=== What to do ===
Every entry must be given again exactly as it is written.

=== Data to process ===

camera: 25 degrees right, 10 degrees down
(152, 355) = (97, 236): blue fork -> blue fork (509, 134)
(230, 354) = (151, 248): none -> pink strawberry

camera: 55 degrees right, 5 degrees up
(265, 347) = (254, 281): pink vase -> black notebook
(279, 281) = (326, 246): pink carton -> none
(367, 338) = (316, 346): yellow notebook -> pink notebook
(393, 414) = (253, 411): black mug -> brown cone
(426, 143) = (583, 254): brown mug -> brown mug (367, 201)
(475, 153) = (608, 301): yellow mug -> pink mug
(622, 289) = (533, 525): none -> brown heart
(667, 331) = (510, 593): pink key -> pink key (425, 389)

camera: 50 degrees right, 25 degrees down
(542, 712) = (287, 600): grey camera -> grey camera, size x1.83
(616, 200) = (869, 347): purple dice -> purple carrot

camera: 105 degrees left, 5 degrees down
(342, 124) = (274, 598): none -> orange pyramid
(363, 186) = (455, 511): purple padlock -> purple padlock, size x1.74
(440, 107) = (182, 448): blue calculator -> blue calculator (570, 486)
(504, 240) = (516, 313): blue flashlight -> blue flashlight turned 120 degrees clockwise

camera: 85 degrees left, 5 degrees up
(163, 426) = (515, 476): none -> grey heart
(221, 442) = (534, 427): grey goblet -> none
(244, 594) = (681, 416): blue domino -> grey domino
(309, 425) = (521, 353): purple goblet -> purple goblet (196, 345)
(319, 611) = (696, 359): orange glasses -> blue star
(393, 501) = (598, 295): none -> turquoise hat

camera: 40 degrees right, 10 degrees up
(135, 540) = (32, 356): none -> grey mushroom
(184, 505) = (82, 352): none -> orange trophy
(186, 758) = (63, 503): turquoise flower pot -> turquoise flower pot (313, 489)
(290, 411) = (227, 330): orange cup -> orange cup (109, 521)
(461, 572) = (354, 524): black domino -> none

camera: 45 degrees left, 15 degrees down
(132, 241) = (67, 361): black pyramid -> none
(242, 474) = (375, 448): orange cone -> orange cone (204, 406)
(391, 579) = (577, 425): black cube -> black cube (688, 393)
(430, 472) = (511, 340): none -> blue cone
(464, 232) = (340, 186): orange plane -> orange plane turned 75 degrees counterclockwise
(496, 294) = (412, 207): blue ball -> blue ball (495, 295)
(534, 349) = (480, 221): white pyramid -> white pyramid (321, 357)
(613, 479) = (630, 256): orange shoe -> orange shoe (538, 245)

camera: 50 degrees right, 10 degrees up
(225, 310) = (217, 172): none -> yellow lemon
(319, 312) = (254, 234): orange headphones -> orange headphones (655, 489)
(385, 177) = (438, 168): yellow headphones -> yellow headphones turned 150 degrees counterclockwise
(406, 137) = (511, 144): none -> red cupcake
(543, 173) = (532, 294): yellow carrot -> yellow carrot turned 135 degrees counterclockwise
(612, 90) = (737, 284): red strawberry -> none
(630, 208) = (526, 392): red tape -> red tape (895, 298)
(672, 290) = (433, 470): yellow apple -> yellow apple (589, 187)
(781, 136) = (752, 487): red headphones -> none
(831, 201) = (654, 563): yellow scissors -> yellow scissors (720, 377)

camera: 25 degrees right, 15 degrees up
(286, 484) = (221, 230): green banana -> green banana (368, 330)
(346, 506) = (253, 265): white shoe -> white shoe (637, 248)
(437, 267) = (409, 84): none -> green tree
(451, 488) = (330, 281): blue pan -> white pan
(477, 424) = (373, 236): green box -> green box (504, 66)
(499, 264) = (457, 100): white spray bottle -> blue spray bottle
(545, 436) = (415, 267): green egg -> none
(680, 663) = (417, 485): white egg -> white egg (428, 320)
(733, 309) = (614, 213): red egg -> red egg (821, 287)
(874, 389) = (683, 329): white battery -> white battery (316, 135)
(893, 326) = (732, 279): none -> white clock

=== Result of the task ===
camera: 25 degrees right, 10 degrees down
(152, 355) = (97, 236): blue fork -> blue fork (509, 134)
(230, 354) = (151, 248): none -> pink strawberry

camera: 55 degrees right, 5 degrees up
(265, 347) = (254, 281): pink vase -> black notebook
(279, 281) = (326, 246): pink carton -> none
(367, 338) = (316, 346): yellow notebook -> pink notebook
(393, 414) = (253, 411): black mug -> brown cone
(426, 143) = (583, 254): brown mug -> brown mug (367, 201)
(475, 153) = (608, 301): yellow mug -> pink mug
(622, 289) = (533, 525): none -> brown heart
(667, 331) = (510, 593): pink key -> pink key (425, 389)

camera: 50 degrees right, 25 degrees down
(542, 712) = (287, 600): grey camera -> grey camera, size x1.83
(616, 200) = (869, 347): purple dice -> purple carrot

camera: 105 degrees left, 5 degrees down
(342, 124) = (274, 598): none -> orange pyramid
(363, 186) = (455, 511): purple padlock -> purple padlock, size x1.74
(440, 107) = (182, 448): blue calculator -> blue calculator (570, 486)
(504, 240) = (516, 313): blue flashlight -> blue flashlight turned 120 degrees clockwise

camera: 85 degrees left, 5 degrees up
(163, 426) = (515, 476): none -> grey heart
(221, 442) = (534, 427): grey goblet -> none
(244, 594) = (681, 416): blue domino -> grey domino
(309, 425) = (521, 353): purple goblet -> purple goblet (196, 345)
(319, 611) = (696, 359): orange glasses -> blue star
(393, 501) = (598, 295): none -> turquoise hat

camera: 40 degrees right, 10 degrees up
(135, 540) = (32, 356): none -> grey mushroom
(184, 505) = (82, 352): none -> orange trophy
(186, 758) = (63, 503): turquoise flower pot -> turquoise flower pot (313, 489)
(290, 411) = (227, 330): orange cup -> orange cup (109, 521)
(461, 572) = (354, 524): black domino -> none

camera: 45 degrees left, 15 degrees down
(132, 241) = (67, 361): black pyramid -> none
(242, 474) = (375, 448): orange cone -> orange cone (204, 406)
(391, 579) = (577, 425): black cube -> black cube (688, 393)
(430, 472) = (511, 340): none -> blue cone
(464, 232) = (340, 186): orange plane -> orange plane turned 75 degrees counterclockwise
(496, 294) = (412, 207): blue ball -> blue ball (495, 295)
(534, 349) = (480, 221): white pyramid -> white pyramid (321, 357)
(613, 479) = (630, 256): orange shoe -> orange shoe (538, 245)

camera: 50 degrees right, 10 degrees up
(225, 310) = (217, 172): none -> yellow lemon
(319, 312) = (254, 234): orange headphones -> orange headphones (655, 489)
(385, 177) = (438, 168): yellow headphones -> yellow headphones turned 150 degrees counterclockwise
(406, 137) = (511, 144): none -> red cupcake
(543, 173) = (532, 294): yellow carrot -> yellow carrot turned 135 degrees counterclockwise
(612, 90) = (737, 284): red strawberry -> none
(630, 208) = (526, 392): red tape -> red tape (895, 298)
(672, 290) = (433, 470): yellow apple -> yellow apple (589, 187)
(781, 136) = (752, 487): red headphones -> none
(831, 201) = (654, 563): yellow scissors -> yellow scissors (720, 377)

camera: 25 degrees right, 15 degrees up
(286, 484) = (221, 230): green banana -> green banana (368, 330)
(346, 506) = (253, 265): white shoe -> white shoe (637, 248)
(437, 267) = (409, 84): none -> green tree
(451, 488) = (330, 281): blue pan -> white pan
(477, 424) = (373, 236): green box -> green box (504, 66)
(499, 264) = (457, 100): white spray bottle -> blue spray bottle
(545, 436) = (415, 267): green egg -> none
(680, 663) = (417, 485): white egg -> white egg (428, 320)
(733, 309) = (614, 213): red egg -> red egg (821, 287)
(874, 389) = (683, 329): white battery -> white battery (316, 135)
(893, 326) = (732, 279): none -> white clock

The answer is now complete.